Stored entries
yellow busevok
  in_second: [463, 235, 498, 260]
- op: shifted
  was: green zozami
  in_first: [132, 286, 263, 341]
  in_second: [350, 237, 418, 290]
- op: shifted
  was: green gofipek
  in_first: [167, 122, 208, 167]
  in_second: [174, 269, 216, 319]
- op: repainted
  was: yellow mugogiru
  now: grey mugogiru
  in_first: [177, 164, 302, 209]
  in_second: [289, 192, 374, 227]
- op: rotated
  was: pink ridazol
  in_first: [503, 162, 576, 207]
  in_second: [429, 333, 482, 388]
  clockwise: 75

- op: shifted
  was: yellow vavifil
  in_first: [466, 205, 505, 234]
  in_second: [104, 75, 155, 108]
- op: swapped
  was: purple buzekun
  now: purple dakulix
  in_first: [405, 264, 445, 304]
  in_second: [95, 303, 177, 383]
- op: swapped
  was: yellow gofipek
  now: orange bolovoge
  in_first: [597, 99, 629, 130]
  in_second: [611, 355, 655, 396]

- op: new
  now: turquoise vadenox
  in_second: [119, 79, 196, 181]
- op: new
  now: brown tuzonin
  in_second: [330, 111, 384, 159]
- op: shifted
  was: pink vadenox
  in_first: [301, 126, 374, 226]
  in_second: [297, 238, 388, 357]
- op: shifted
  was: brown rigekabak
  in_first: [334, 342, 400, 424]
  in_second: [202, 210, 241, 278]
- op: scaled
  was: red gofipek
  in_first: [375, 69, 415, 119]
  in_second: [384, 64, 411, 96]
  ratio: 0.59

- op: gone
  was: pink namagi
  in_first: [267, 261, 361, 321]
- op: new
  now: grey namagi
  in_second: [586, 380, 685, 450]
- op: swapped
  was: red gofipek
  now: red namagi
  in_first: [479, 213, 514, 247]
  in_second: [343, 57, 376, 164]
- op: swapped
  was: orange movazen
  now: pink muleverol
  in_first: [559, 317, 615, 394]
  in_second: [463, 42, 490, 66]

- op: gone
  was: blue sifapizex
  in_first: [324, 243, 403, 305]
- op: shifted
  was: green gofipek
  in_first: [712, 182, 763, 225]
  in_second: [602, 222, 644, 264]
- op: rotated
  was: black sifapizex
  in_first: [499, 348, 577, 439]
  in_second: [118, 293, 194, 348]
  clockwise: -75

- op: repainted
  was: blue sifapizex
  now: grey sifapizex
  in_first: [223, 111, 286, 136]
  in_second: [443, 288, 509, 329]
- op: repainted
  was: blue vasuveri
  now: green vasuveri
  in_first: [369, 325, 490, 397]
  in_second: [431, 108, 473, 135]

◆ Task objective ◆
Lines before the one containing "in_second: [602, 222, 644, 264]" are to be left out; that line and every line after it through the end of the data should be copied exactly.

◆ Response to this exercise ◆
  in_second: [602, 222, 644, 264]
- op: rotated
  was: black sifapizex
  in_first: [499, 348, 577, 439]
  in_second: [118, 293, 194, 348]
  clockwise: -75

- op: repainted
  was: blue sifapizex
  now: grey sifapizex
  in_first: [223, 111, 286, 136]
  in_second: [443, 288, 509, 329]
- op: repainted
  was: blue vasuveri
  now: green vasuveri
  in_first: [369, 325, 490, 397]
  in_second: [431, 108, 473, 135]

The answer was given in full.